Dataset -

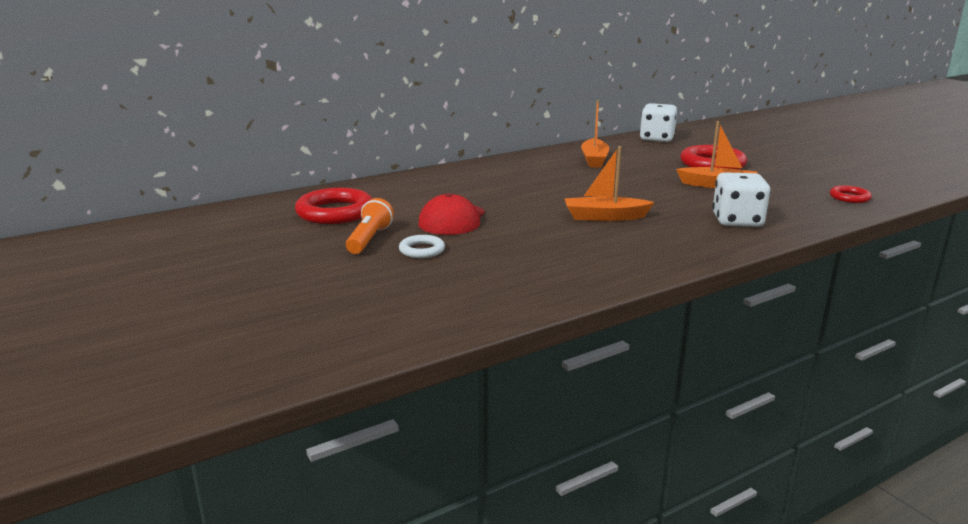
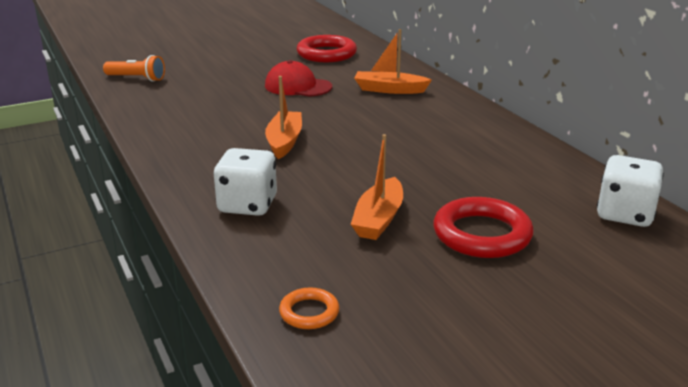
camera: 95 degrees right, 5 degrees up
(369, 239) = (266, 64): orange flashlight -> orange flashlight (137, 78)
(422, 250) = (237, 77): white ring -> none
(594, 160) = (491, 157): orange boat -> orange boat (389, 90)
(849, 197) = (309, 312): red ring -> orange ring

What is required -
The answer should hold exactly the lines running from the one with "(594, 160) = (491, 157): orange" to the final line of the data, both ends counted.

Response to the exercise -
(594, 160) = (491, 157): orange boat -> orange boat (389, 90)
(849, 197) = (309, 312): red ring -> orange ring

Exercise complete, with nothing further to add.